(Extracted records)
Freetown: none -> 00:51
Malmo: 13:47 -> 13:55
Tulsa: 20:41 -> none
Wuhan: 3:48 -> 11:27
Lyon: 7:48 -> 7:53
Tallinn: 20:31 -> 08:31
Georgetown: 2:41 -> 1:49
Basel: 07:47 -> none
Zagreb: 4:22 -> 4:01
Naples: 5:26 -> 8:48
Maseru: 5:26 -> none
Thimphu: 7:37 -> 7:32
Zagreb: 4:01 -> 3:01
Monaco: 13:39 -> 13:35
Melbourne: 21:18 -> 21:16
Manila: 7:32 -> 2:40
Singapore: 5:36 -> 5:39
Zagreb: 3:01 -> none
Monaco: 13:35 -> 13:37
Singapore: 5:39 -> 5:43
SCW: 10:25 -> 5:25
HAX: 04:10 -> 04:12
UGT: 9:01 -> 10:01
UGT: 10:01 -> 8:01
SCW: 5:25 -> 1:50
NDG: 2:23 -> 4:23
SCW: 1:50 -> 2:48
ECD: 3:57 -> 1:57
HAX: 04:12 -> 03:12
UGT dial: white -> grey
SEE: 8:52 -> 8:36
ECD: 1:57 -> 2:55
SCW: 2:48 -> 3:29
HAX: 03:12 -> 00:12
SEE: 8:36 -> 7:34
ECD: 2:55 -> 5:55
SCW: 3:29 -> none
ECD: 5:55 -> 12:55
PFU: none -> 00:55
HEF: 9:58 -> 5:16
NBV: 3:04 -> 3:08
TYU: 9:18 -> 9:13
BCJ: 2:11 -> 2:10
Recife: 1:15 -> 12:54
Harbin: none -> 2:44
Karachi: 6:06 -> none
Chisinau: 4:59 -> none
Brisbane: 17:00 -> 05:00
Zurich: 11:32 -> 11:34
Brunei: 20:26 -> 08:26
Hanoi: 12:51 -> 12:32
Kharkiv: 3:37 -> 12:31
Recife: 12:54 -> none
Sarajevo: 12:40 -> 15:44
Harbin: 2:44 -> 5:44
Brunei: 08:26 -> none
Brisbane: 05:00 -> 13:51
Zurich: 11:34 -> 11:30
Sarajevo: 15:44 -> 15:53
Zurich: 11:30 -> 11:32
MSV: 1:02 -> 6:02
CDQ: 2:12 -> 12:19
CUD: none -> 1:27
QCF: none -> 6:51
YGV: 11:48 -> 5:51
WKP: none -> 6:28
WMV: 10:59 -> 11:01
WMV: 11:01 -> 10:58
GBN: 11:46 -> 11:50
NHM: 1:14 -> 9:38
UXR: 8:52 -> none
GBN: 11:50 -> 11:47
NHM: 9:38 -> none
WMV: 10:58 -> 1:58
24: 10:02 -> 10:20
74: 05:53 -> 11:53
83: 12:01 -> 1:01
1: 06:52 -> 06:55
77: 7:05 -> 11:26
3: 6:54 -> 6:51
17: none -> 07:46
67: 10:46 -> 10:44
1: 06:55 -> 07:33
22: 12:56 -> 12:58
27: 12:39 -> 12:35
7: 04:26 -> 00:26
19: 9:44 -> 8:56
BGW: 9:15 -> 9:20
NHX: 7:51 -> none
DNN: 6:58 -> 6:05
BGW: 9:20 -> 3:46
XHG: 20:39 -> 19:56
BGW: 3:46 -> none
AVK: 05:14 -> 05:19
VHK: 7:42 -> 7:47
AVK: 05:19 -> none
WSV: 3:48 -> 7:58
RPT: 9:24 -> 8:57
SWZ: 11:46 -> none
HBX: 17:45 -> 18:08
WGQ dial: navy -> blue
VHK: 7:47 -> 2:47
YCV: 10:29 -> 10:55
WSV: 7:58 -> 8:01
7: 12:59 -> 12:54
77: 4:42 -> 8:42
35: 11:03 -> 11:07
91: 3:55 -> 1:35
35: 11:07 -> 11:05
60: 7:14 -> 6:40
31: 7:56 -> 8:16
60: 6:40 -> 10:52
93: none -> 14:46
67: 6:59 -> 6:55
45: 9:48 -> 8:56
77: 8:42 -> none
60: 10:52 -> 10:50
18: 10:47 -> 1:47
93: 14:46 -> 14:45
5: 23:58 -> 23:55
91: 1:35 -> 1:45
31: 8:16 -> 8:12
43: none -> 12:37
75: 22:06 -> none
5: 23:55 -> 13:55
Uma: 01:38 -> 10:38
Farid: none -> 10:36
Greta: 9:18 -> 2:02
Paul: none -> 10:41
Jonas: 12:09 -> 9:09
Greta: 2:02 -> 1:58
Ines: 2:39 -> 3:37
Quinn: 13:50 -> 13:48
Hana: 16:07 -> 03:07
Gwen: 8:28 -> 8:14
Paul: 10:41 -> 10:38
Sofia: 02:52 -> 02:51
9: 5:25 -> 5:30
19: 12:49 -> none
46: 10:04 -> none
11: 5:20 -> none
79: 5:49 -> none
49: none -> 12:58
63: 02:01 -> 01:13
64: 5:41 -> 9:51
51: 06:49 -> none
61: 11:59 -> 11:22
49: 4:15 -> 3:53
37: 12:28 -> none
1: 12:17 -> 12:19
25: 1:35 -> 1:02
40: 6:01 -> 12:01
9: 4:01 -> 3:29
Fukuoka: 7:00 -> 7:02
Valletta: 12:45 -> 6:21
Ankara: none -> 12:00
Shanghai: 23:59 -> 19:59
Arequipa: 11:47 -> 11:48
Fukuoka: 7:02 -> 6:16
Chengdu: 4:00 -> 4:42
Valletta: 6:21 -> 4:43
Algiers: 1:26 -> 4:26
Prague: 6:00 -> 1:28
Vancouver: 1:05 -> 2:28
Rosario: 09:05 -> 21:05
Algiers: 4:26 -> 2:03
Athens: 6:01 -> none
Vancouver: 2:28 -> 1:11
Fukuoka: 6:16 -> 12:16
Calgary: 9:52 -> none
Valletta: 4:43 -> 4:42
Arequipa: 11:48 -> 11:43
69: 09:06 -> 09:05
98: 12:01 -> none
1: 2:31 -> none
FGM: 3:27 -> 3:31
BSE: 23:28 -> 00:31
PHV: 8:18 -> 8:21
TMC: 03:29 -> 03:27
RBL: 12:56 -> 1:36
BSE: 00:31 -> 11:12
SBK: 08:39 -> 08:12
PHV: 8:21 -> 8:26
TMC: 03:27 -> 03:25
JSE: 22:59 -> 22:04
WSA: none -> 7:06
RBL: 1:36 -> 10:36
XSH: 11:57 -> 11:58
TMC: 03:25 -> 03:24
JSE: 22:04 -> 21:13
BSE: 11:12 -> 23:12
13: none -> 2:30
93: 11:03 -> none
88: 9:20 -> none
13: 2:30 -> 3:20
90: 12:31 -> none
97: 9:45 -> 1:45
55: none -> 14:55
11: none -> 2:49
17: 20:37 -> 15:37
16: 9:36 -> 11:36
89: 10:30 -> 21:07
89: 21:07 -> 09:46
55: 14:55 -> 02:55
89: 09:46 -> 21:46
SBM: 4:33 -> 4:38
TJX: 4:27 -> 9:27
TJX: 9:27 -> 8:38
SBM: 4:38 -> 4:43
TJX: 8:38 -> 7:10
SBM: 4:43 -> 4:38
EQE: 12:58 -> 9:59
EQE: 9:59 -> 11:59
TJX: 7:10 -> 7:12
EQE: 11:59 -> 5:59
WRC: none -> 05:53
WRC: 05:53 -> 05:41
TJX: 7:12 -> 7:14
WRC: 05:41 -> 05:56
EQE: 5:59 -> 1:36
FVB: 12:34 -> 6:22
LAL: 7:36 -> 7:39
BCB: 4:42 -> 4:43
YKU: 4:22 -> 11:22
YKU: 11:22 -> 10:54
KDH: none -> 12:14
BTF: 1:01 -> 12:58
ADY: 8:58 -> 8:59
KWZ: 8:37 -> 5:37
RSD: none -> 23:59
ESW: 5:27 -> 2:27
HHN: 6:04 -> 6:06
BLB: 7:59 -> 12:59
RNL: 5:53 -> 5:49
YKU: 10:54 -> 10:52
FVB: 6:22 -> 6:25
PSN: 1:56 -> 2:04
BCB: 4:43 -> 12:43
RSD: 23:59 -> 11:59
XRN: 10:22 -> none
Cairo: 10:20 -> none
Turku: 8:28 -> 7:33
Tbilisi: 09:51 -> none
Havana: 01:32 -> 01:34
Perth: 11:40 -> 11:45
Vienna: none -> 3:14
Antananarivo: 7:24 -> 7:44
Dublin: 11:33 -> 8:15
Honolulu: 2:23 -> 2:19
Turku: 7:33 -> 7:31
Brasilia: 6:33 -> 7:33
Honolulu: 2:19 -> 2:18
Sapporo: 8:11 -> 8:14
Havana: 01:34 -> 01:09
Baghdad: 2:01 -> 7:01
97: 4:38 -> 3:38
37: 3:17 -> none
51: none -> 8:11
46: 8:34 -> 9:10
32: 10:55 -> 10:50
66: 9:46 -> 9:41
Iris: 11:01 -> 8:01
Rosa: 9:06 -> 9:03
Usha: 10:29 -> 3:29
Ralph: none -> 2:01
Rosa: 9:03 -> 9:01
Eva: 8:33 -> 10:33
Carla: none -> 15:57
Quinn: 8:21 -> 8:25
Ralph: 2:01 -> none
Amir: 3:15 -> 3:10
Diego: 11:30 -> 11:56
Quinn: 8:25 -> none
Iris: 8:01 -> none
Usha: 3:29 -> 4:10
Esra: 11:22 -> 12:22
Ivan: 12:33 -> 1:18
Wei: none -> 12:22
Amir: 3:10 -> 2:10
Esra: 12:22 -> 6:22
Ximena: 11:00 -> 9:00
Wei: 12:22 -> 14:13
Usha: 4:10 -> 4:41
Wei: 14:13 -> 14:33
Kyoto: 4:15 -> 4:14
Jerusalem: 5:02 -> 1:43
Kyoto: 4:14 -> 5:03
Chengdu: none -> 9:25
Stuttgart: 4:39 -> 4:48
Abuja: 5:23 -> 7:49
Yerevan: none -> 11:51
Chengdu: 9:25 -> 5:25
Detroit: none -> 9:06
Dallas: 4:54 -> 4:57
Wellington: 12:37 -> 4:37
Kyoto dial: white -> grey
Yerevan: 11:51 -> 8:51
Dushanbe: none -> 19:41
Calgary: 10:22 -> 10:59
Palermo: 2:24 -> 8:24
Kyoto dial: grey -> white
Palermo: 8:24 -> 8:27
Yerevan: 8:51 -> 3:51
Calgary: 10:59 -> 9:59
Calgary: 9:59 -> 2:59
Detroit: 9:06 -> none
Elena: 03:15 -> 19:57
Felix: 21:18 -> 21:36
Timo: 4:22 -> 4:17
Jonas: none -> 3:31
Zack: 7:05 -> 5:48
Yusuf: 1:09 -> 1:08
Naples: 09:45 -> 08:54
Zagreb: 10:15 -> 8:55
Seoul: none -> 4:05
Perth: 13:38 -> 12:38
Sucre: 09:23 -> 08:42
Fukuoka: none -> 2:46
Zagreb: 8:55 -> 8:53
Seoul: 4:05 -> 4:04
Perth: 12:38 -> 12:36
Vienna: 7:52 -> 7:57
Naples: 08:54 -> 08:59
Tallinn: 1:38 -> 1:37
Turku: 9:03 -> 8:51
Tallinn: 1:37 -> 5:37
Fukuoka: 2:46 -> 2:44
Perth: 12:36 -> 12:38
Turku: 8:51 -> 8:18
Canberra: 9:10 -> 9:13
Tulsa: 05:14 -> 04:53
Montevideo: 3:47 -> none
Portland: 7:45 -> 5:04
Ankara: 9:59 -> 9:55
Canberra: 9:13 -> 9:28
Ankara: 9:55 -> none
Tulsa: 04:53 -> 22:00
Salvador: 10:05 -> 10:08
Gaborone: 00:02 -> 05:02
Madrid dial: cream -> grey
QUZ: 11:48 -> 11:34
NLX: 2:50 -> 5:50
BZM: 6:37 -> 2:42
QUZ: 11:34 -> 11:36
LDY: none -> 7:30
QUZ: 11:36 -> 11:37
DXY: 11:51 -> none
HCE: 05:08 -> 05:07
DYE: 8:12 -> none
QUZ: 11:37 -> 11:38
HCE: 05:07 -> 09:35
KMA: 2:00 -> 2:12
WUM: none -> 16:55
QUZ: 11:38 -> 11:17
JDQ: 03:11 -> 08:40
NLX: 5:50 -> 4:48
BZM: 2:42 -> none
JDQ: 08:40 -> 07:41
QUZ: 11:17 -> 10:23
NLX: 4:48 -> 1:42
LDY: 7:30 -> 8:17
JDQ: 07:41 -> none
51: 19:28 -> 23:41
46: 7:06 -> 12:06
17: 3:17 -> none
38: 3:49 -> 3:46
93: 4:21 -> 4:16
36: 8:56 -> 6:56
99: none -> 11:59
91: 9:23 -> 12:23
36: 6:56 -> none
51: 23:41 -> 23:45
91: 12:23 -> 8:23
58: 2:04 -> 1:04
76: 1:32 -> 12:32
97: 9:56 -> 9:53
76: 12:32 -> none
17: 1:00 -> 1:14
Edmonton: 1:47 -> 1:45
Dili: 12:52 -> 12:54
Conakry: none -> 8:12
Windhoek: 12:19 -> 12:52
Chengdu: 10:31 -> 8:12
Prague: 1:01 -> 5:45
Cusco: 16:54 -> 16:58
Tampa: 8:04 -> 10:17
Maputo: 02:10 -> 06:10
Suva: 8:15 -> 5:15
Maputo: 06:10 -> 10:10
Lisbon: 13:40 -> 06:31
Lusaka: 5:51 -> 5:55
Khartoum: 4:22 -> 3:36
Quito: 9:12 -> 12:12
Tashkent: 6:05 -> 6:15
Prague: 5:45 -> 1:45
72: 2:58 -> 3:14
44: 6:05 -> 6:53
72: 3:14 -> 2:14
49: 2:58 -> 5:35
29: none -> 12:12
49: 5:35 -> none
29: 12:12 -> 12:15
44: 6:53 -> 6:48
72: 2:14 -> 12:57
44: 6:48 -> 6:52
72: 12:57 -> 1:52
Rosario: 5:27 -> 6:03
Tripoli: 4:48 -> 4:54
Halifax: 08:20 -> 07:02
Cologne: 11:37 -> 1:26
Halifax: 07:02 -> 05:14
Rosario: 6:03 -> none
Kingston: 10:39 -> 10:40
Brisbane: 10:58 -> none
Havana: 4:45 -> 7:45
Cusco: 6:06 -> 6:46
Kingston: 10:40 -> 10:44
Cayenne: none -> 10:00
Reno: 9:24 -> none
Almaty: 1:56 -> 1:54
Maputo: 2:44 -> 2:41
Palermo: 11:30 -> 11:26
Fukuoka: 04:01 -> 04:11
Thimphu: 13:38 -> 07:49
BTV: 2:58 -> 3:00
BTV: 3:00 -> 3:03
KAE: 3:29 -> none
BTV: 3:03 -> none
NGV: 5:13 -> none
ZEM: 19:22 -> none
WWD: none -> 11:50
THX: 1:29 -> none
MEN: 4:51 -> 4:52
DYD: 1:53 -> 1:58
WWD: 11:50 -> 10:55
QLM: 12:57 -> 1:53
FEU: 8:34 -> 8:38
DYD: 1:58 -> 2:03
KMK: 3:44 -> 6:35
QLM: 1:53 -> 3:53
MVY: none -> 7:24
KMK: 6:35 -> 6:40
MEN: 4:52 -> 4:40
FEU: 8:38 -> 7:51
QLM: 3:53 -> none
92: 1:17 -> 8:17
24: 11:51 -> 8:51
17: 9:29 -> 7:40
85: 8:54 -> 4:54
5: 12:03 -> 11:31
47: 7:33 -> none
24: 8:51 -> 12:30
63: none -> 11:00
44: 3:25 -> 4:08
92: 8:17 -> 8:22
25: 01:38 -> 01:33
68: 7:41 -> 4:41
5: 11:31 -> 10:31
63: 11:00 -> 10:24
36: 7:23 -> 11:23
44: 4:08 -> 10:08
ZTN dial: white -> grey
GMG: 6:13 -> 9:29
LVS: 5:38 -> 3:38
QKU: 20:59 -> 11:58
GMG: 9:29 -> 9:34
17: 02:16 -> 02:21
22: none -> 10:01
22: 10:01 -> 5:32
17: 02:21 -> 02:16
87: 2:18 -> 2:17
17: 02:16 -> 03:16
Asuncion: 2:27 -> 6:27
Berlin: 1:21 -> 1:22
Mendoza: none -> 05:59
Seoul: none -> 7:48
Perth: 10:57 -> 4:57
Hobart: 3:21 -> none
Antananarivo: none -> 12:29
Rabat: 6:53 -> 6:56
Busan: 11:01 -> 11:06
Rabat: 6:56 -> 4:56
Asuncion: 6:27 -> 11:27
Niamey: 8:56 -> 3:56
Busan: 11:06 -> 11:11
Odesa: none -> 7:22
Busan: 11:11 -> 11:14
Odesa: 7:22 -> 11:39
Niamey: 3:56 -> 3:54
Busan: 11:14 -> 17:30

§ WHAT THE TASK REQUIRES: Recast the lines, from the first one through the line containing "Brunei: 20:26 -> 08:26", as a Markdown table with the columns "No." and "Line", leaving out any blank lines.

§ RESULT:
| No. | Line |
|---|---|
| 1 | Freetown: none -> 00:51 |
| 2 | Malmo: 13:47 -> 13:55 |
| 3 | Tulsa: 20:41 -> none |
| 4 | Wuhan: 3:48 -> 11:27 |
| 5 | Lyon: 7:48 -> 7:53 |
| 6 | Tallinn: 20:31 -> 08:31 |
| 7 | Georgetown: 2:41 -> 1:49 |
| 8 | Basel: 07:47 -> none |
| 9 | Zagreb: 4:22 -> 4:01 |
| 10 | Naples: 5:26 -> 8:48 |
| 11 | Maseru: 5:26 -> none |
| 12 | Thimphu: 7:37 -> 7:32 |
| 13 | Zagreb: 4:01 -> 3:01 |
| 14 | Monaco: 13:39 -> 13:35 |
| 15 | Melbourne: 21:18 -> 21:16 |
| 16 | Manila: 7:32 -> 2:40 |
| 17 | Singapore: 5:36 -> 5:39 |
| 18 | Zagreb: 3:01 -> none |
| 19 | Monaco: 13:35 -> 13:37 |
| 20 | Singapore: 5:39 -> 5:43 |
| 21 | SCW: 10:25 -> 5:25 |
| 22 | HAX: 04:10 -> 04:12 |
| 23 | UGT: 9:01 -> 10:01 |
| 24 | UGT: 10:01 -> 8:01 |
| 25 | SCW: 5:25 -> 1:50 |
| 26 | NDG: 2:23 -> 4:23 |
| 27 | SCW: 1:50 -> 2:48 |
| 28 | ECD: 3:57 -> 1:57 |
| 29 | HAX: 04:12 -> 03:12 |
| 30 | UGT dial: white -> grey |
| 31 | SEE: 8:52 -> 8:36 |
| 32 | ECD: 1:57 -> 2:55 |
| 33 | SCW: 2:48 -> 3:29 |
| 34 | HAX: 03:12 -> 00:12 |
| 35 | SEE: 8:36 -> 7:34 |
| 36 | ECD: 2:55 -> 5:55 |
| 37 | SCW: 3:29 -> none |
| 38 | ECD: 5:55 -> 12:55 |
| 39 | PFU: none -> 00:55 |
| 40 | HEF: 9:58 -> 5:16 |
| 41 | NBV: 3:04 -> 3:08 |
| 42 | TYU: 9:18 -> 9:13 |
| 43 | BCJ: 2:11 -> 2:10 |
| 44 | Recife: 1:15 -> 12:54 |
| 45 | Harbin: none -> 2:44 |
| 46 | Karachi: 6:06 -> none |
| 47 | Chisinau: 4:59 -> none |
| 48 | Brisbane: 17:00 -> 05:00 |
| 49 | Zurich: 11:32 -> 11:34 |
| 50 | Brunei: 20:26 -> 08:26 |